* [EXERCISE GOAL]
In your copy, repeat the records exactly and leave out the pictures.

* [EXTRACTED MATERIAL]
########

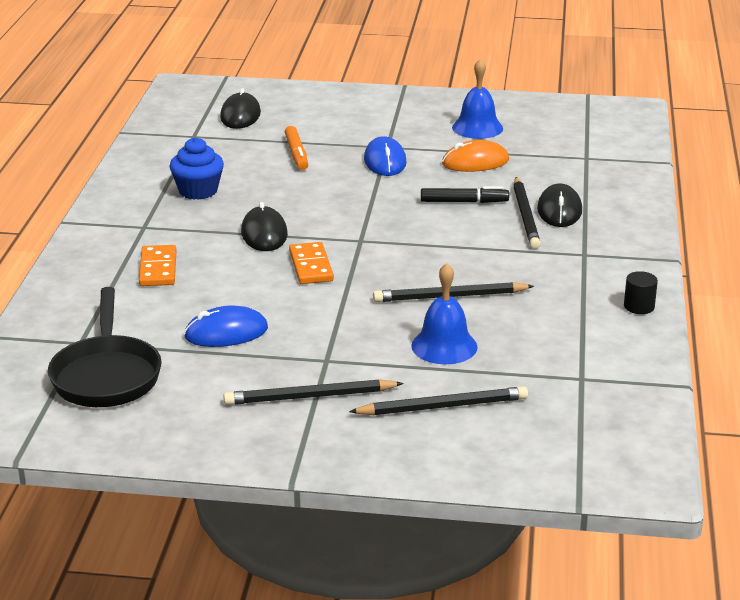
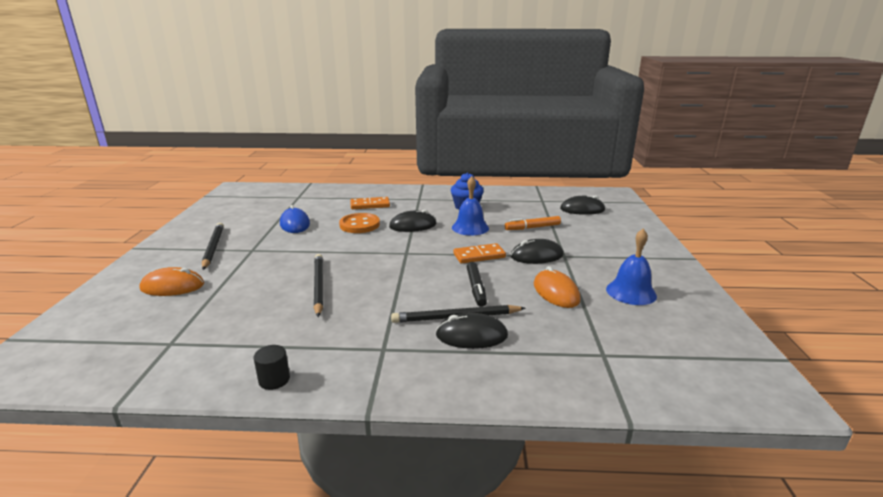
camera: 85 degrees right, 5 degrees down
black pan [48,287,162,407] -> none
orange domino [289,242,334,284] -> orange domino moved to [453,243,506,263]
black pencil [349,386,528,415] -> orange mouse [139,267,204,296]
blue mouse [364,136,407,176] -> black mouse [511,239,564,264]
blue bell [411,263,477,364] -> blue bell moved to [452,176,489,236]
none -> orange button [339,213,380,233]

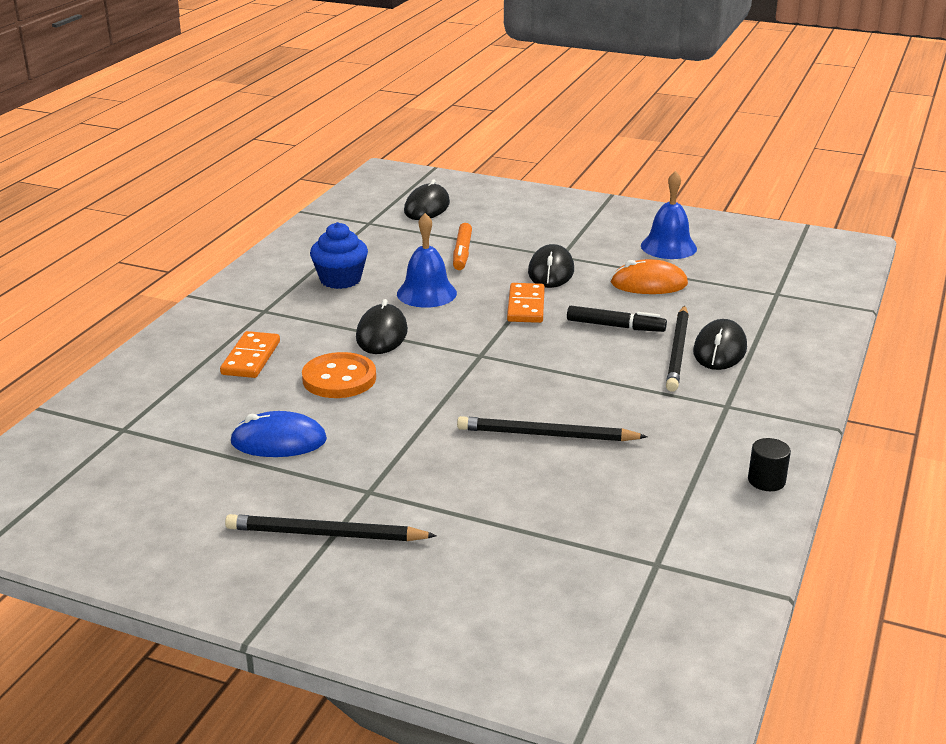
camera: 70 degrees left, 5 degrees up
orange mouse [139,267,204,296] -> none

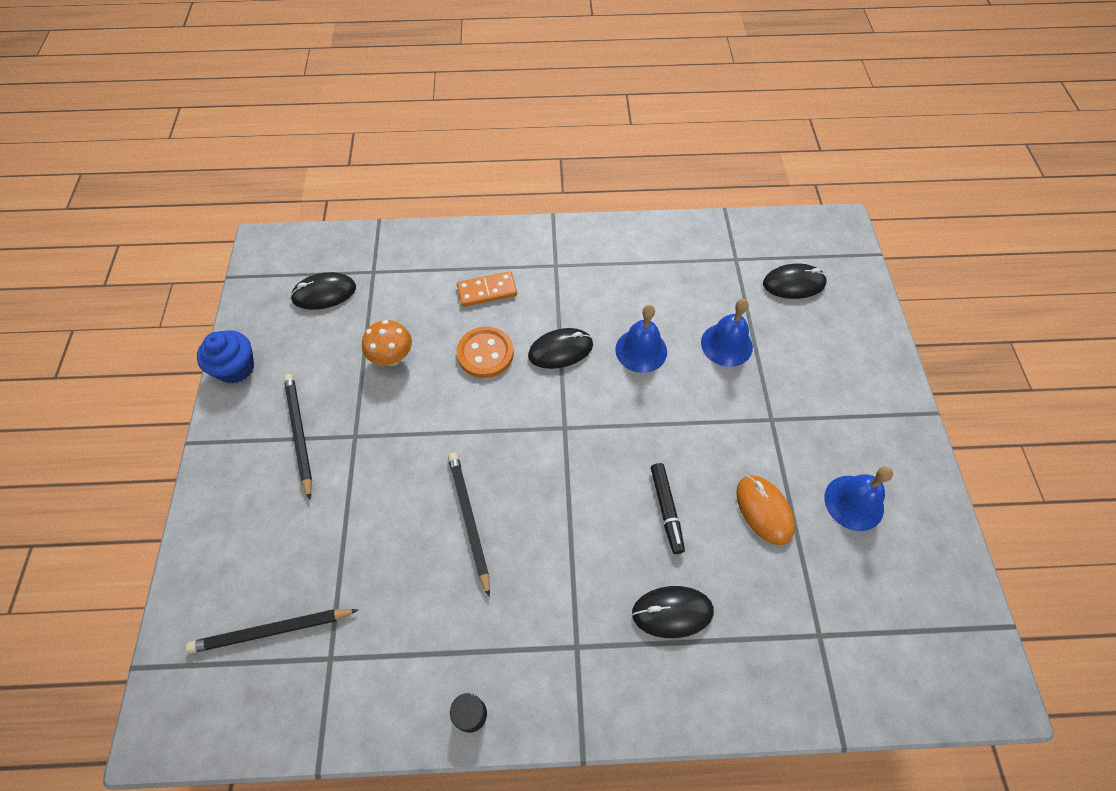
camera: 65 degrees right, 30 degrees up
blue mouse [230,411,327,457] -> orange mushroom [362,320,412,366]
blue cupcake [310,222,368,289] -> blue cupcake moved to [197,330,254,384]
orange marker [453,223,472,270] -> blue bell [701,299,753,367]
orange domino [507,283,545,323] -> none
black mouse [528,244,574,288] -> black mouse moved to [290,272,356,310]
black pencil [666,305,689,392] -> black pencil moved to [186,609,358,654]

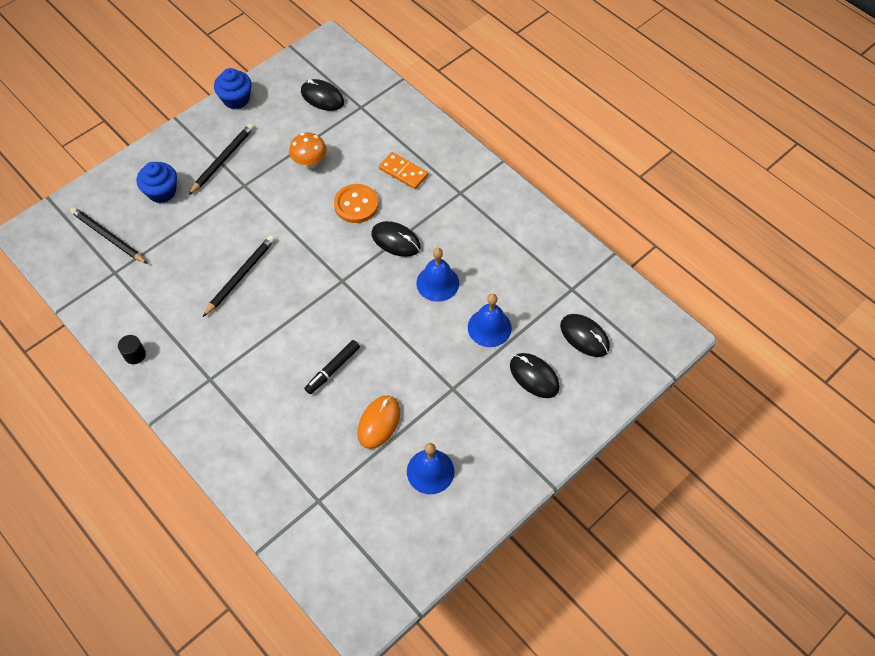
camera: 50 degrees right, 0 degrees up
black mouse [632,586,714,638] -> black mouse moved to [510,353,560,398]
none -> blue cupcake [136,162,177,203]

########

* [WRITTEN ANSWER]
camera: 85 degrees right, 5 degrees down
black pan [48,287,162,407] -> none
orange domino [289,242,334,284] -> orange domino moved to [453,243,506,263]
black pencil [349,386,528,415] -> orange mouse [139,267,204,296]
blue mouse [364,136,407,176] -> black mouse [511,239,564,264]
blue bell [411,263,477,364] -> blue bell moved to [452,176,489,236]
none -> orange button [339,213,380,233]

camera: 70 degrees left, 5 degrees up
orange mouse [139,267,204,296] -> none

camera: 65 degrees right, 30 degrees up
blue mouse [230,411,327,457] -> orange mushroom [362,320,412,366]
blue cupcake [310,222,368,289] -> blue cupcake moved to [197,330,254,384]
orange marker [453,223,472,270] -> blue bell [701,299,753,367]
orange domino [507,283,545,323] -> none
black mouse [528,244,574,288] -> black mouse moved to [290,272,356,310]
black pencil [666,305,689,392] -> black pencil moved to [186,609,358,654]

camera: 50 degrees right, 0 degrees up
black mouse [632,586,714,638] -> black mouse moved to [510,353,560,398]
none -> blue cupcake [136,162,177,203]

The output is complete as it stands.